Entries taken from a collection
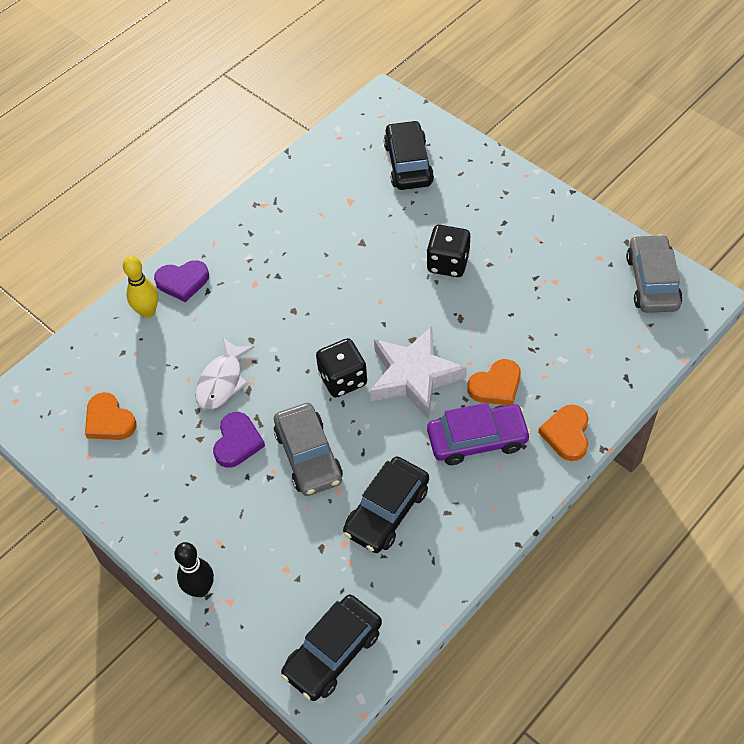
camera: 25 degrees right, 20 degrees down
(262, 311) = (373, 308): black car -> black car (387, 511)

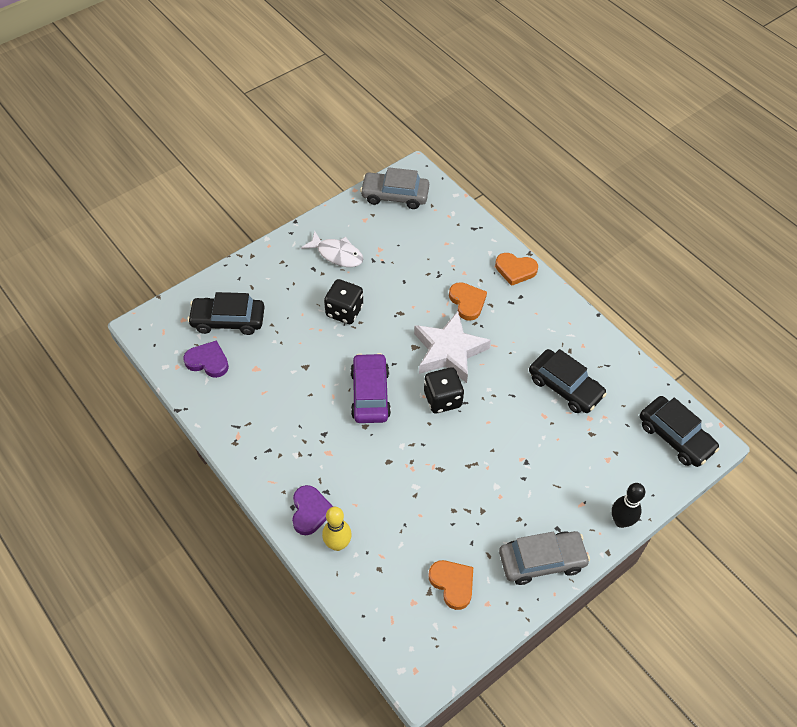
camera: 85 degrees left, 0 degrees up
(109, 421) = (452, 584): orange heart -> orange heart turned 90 degrees counterclockwise
(222, 381) = (428, 488): white fish -> white fish (337, 254)
(237, 442) = (490, 482): purple heart -> purple heart (208, 361)
(308, 456) = (510, 432): grey car -> grey car (542, 561)
(477, 439) = (512, 322): purple car -> purple car (370, 394)

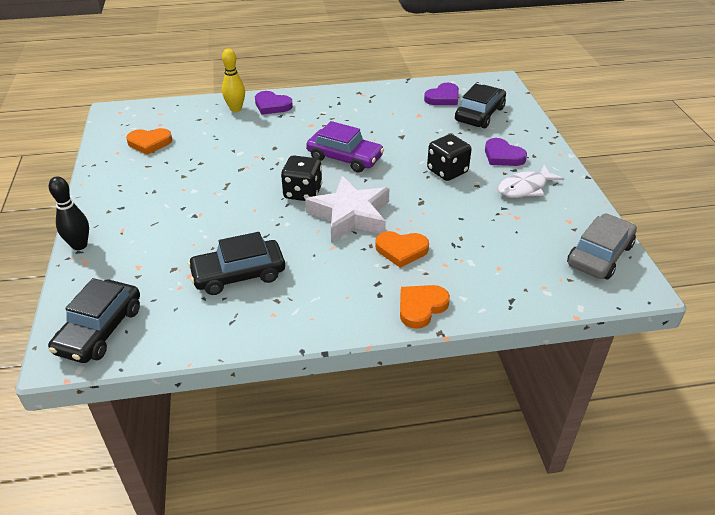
camera: 120 degrees right, 15 degrees down
(296, 281) = (503, 156): none -> purple heart
(542, 561) = (110, 188): grey car -> none
(675, 436) = (100, 330): black car -> black car turned 60 degrees counterclockwise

Instruction: Output, exactly and with nothing else, the lines from the line containing "(542, 561) = (110, 188): grey car -> none" to the end of the entries.

Worked solution:
(542, 561) = (110, 188): grey car -> none
(675, 436) = (100, 330): black car -> black car turned 60 degrees counterclockwise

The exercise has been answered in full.